* _WHAT IS BEING ASKED_
Go through the records and tally the lines that include the word "round". The answer is that total alone.

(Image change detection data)
*** Begin section ***
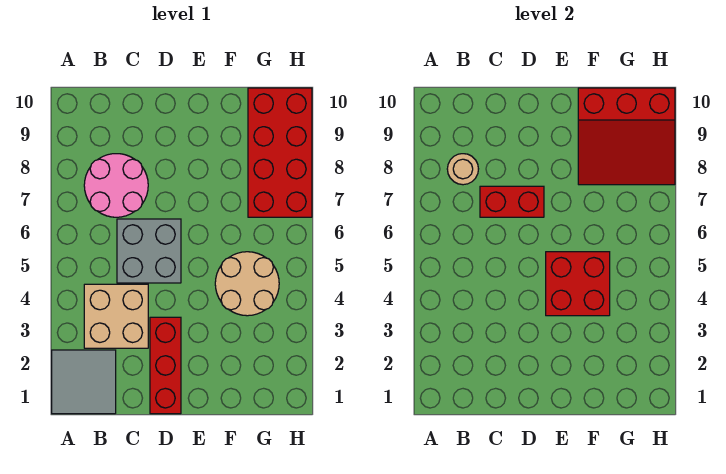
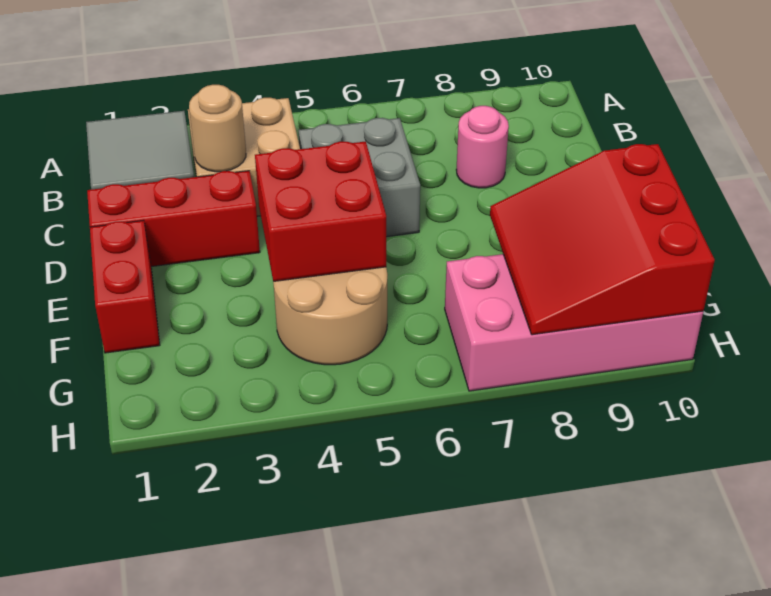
pink round brick B7:C8 level 1 -> pink round brick C8 level 1
tan round brick B8 level 2 -> tan round brick C3 level 2
red brick C7:D7 level 2 -> red brick E1:F1 level 1
red brick G7:H10 level 1 -> pink brick G7:H10 level 1

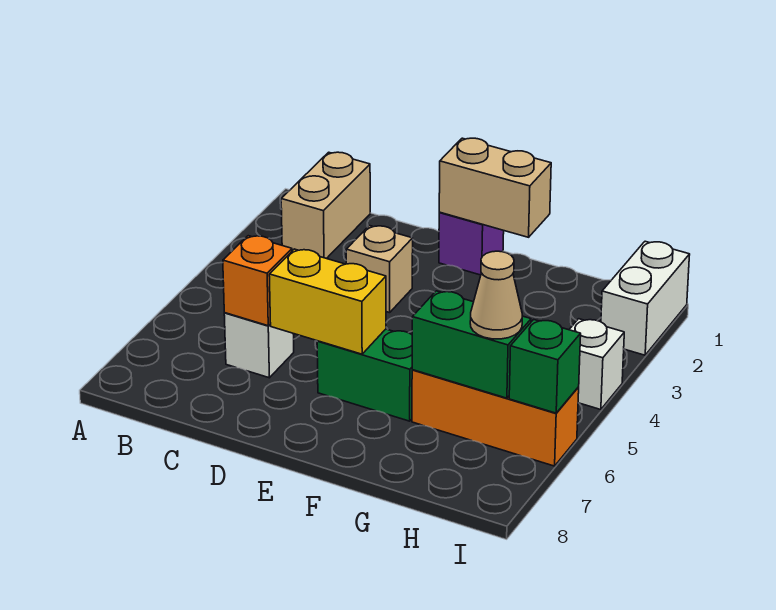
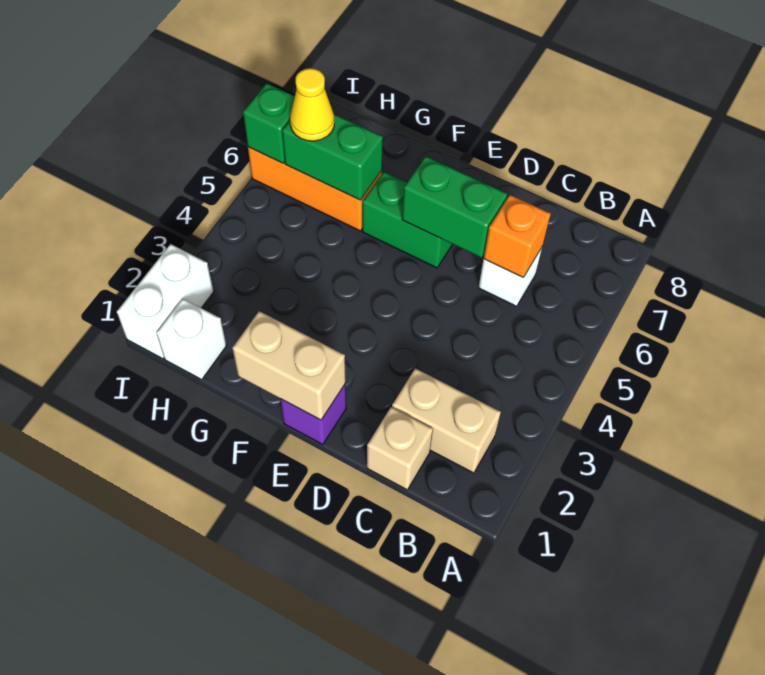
tan brick B1:B2 level 1 -> tan brick B2:C2 level 1
tan brick D3 level 1 -> tan brick C1 level 1
yellow brick D6:E6 level 2 -> green brick D6:E6 level 2
tan cone H6 level 3 -> yellow cone H6 level 3
white brick I4 level 1 -> white brick H1 level 1

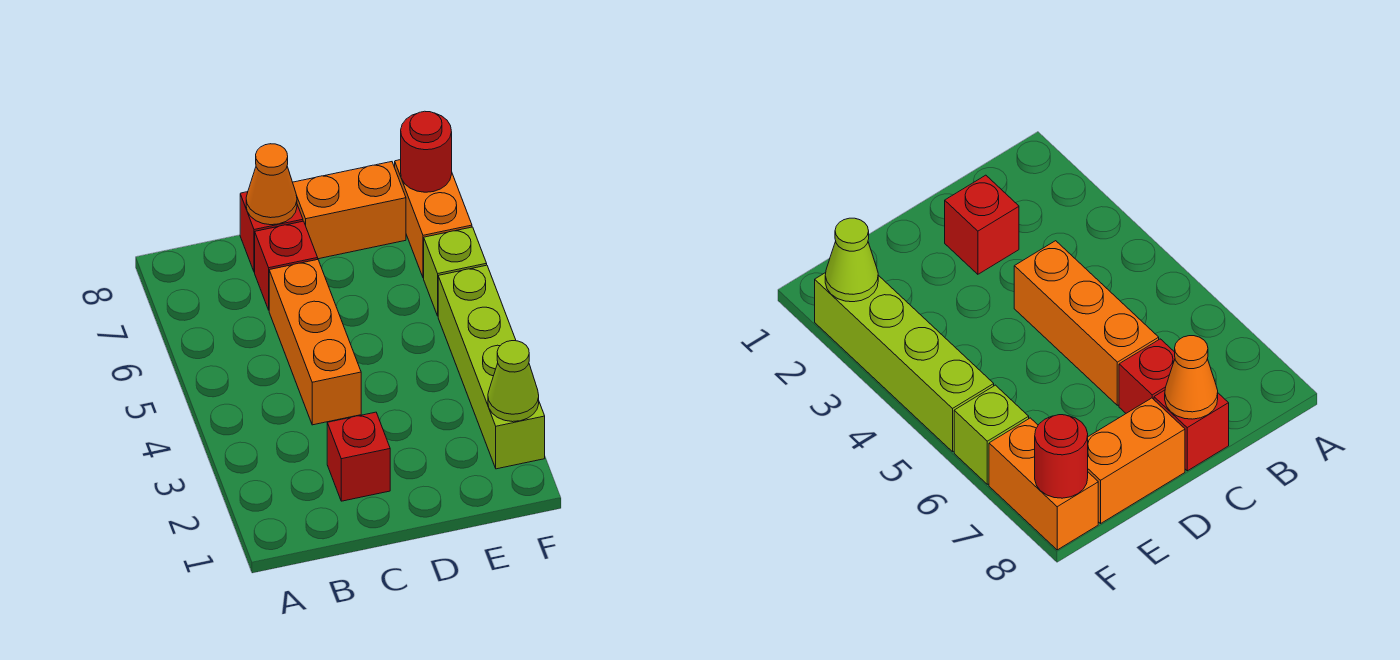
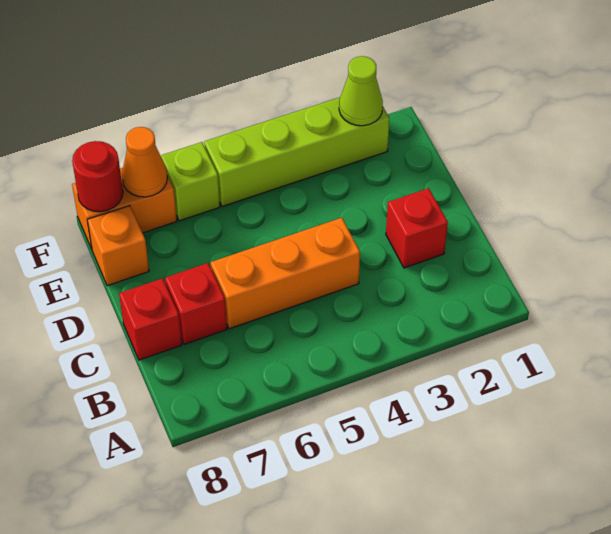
orange cone C8 level 2 -> orange cone F7 level 2
orange brick D8:E8 level 1 -> orange brick E8 level 1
*** End section ***
* _ANSWER SECTION_
2